Task item: When writing out the entries below, keep only the lines from the line with "red rectangle: (40, 30)" to the line with "brown triangle: (778, 83)", both included, exactly as they are, and leave the pictures aside.

============

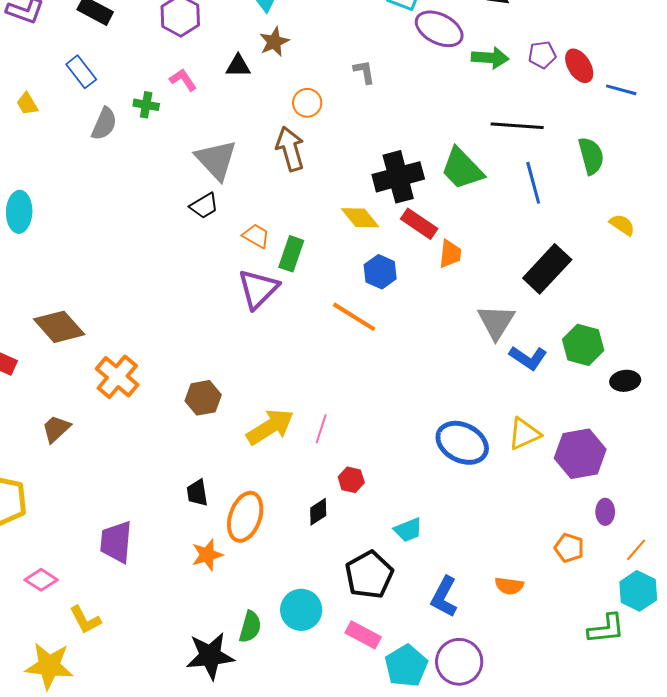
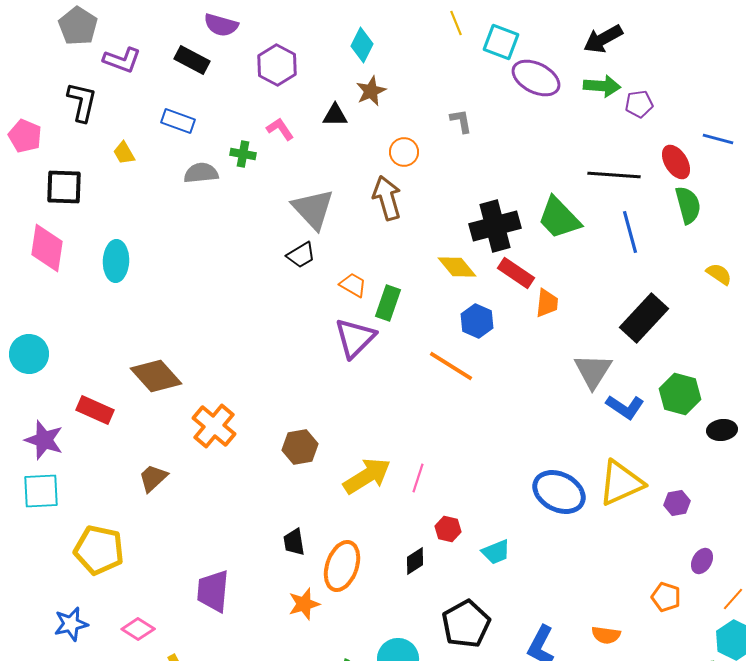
green arrow: (490, 58) -> (602, 86), moved
red ellipse: (579, 66) -> (676, 162), moved
blue rectangle: (81, 72) -> (178, 121), turned -32
gray semicircle: (104, 124) -> (201, 173), turned -120
yellow triangle: (524, 434) -> (621, 483), size x1.4
purple hexagon: (580, 454) -> (677, 503), size x0.5
purple ellipse: (605, 512) -> (702, 561), turned 30
cyan trapezoid: (408, 530) -> (496, 552), moved

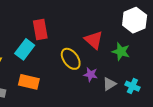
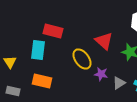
red rectangle: (40, 30) -> (53, 31), turned -66
cyan rectangle: (25, 49) -> (38, 50), turned -30

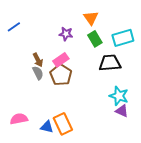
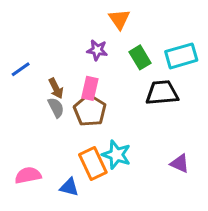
orange triangle: (91, 18) -> (119, 19), moved
blue line: (14, 27) -> (21, 69), moved
pink rectangle: (61, 60) -> (90, 88), turned -42
cyan star: (119, 96) -> (116, 155), moved
orange rectangle: (63, 124) -> (93, 164), moved

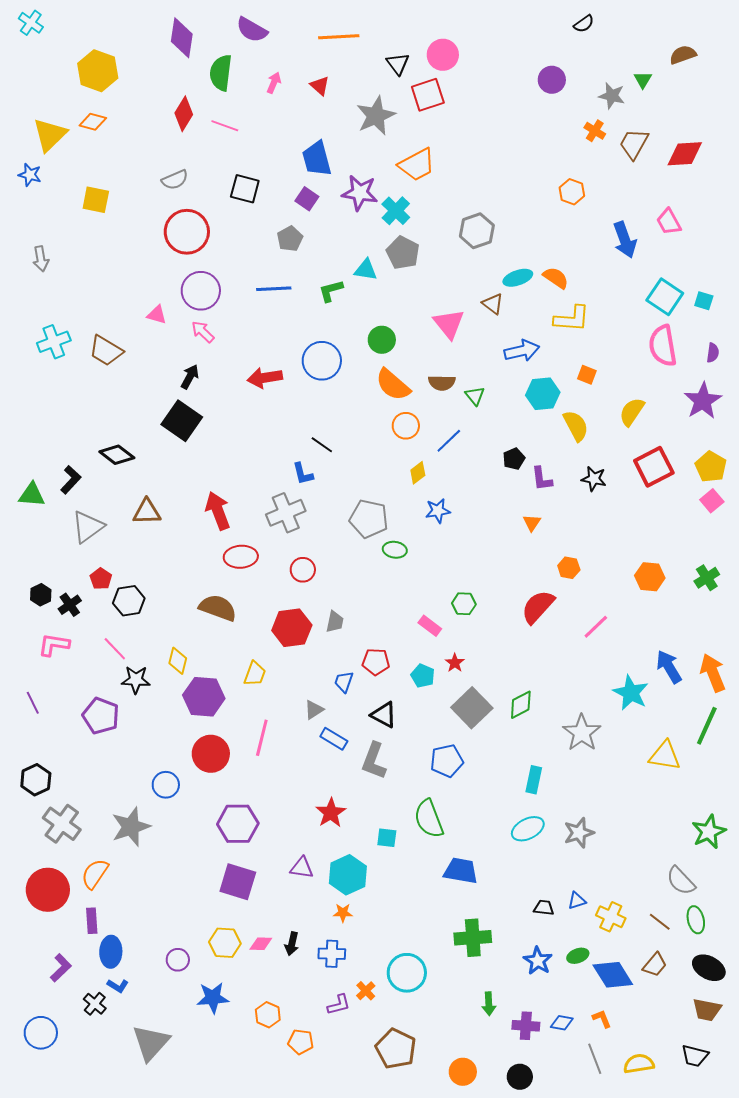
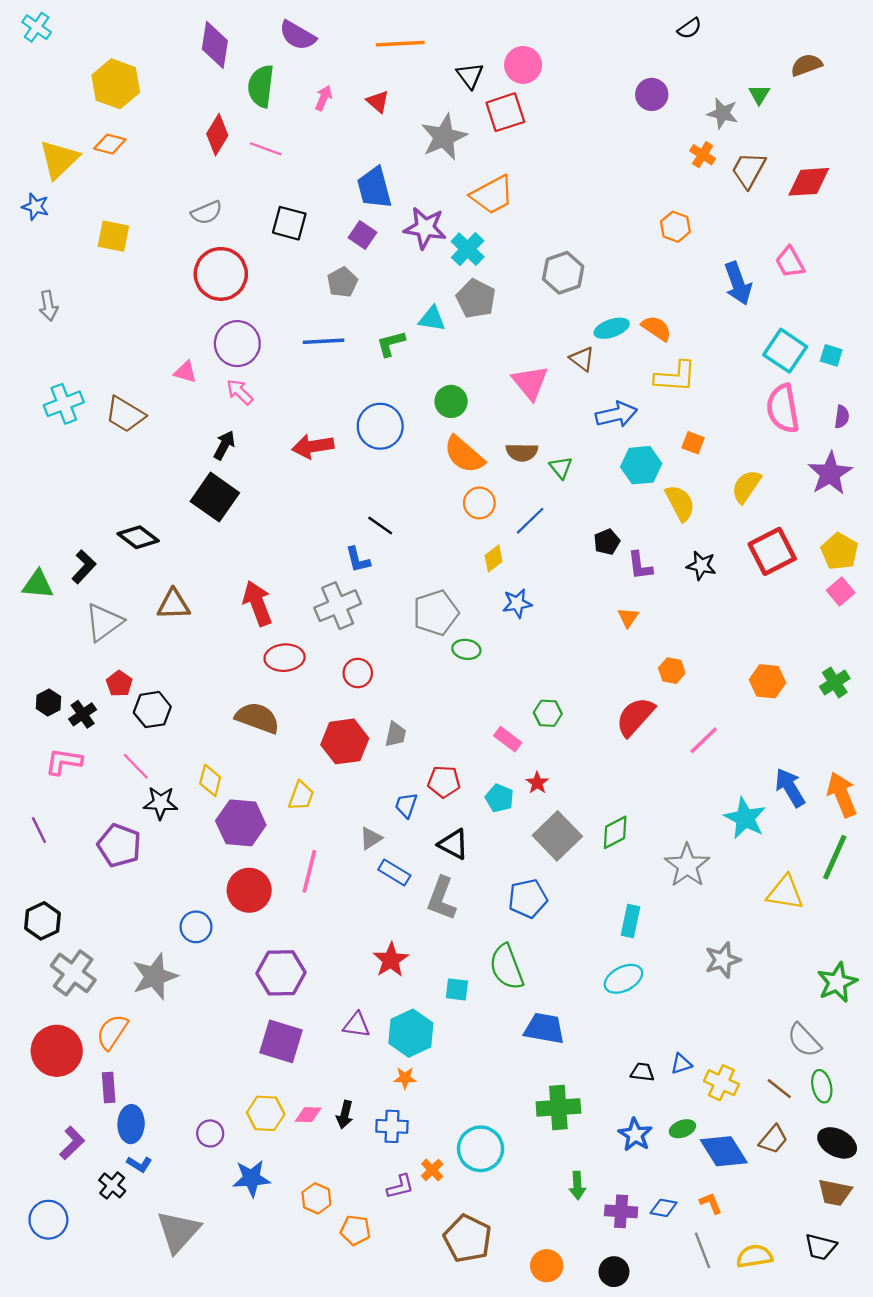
gray pentagon: (369, 519) -> (436, 613), turned -30
gray star: (579, 833) -> (723, 960), moved

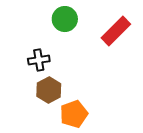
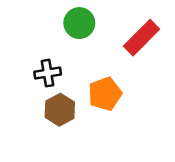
orange pentagon: (74, 114) -> (105, 94), moved

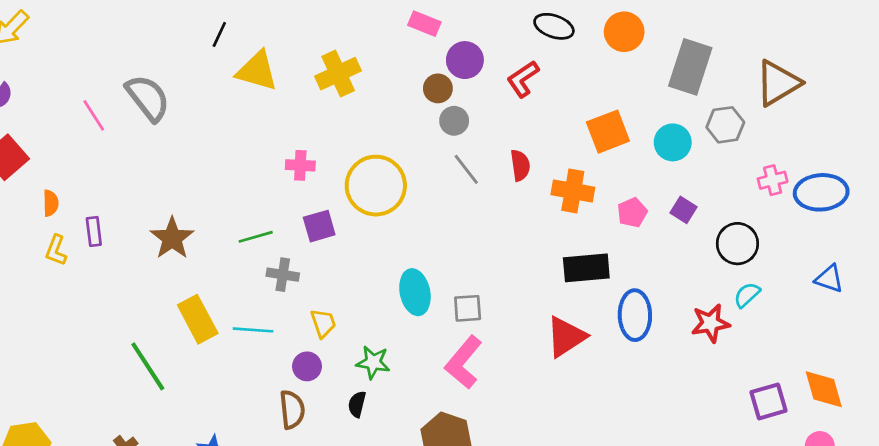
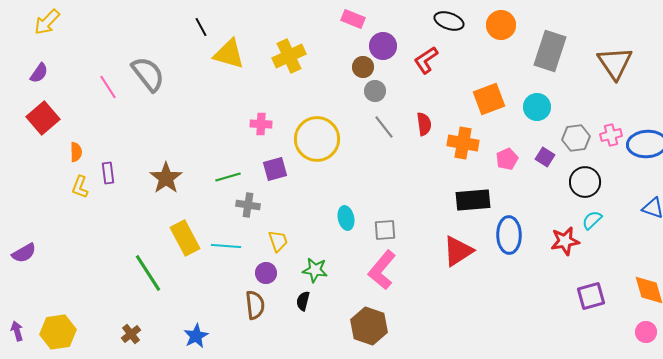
black line: (219, 34) -> (201, 27), turned -54
brown triangle: (778, 83) -> (615, 63), turned -33
gray hexagon: (725, 125) -> (576, 138), moved
cyan ellipse: (415, 292) -> (346, 218), size x0.7
purple square: (769, 401) -> (591, 296), moved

============

Solution to the problem:
red rectangle: (40, 30) -> (53, 31), turned -66
cyan rectangle: (25, 49) -> (38, 50), turned -30

orange triangle: (91, 18) -> (119, 19), moved
blue line: (14, 27) -> (21, 69), moved
pink rectangle: (61, 60) -> (90, 88), turned -42
cyan star: (119, 96) -> (116, 155), moved
orange rectangle: (63, 124) -> (93, 164), moved

gray pentagon: (369, 519) -> (436, 613), turned -30
gray star: (579, 833) -> (723, 960), moved

orange pentagon: (74, 114) -> (105, 94), moved

black line: (219, 34) -> (201, 27), turned -54
brown triangle: (778, 83) -> (615, 63), turned -33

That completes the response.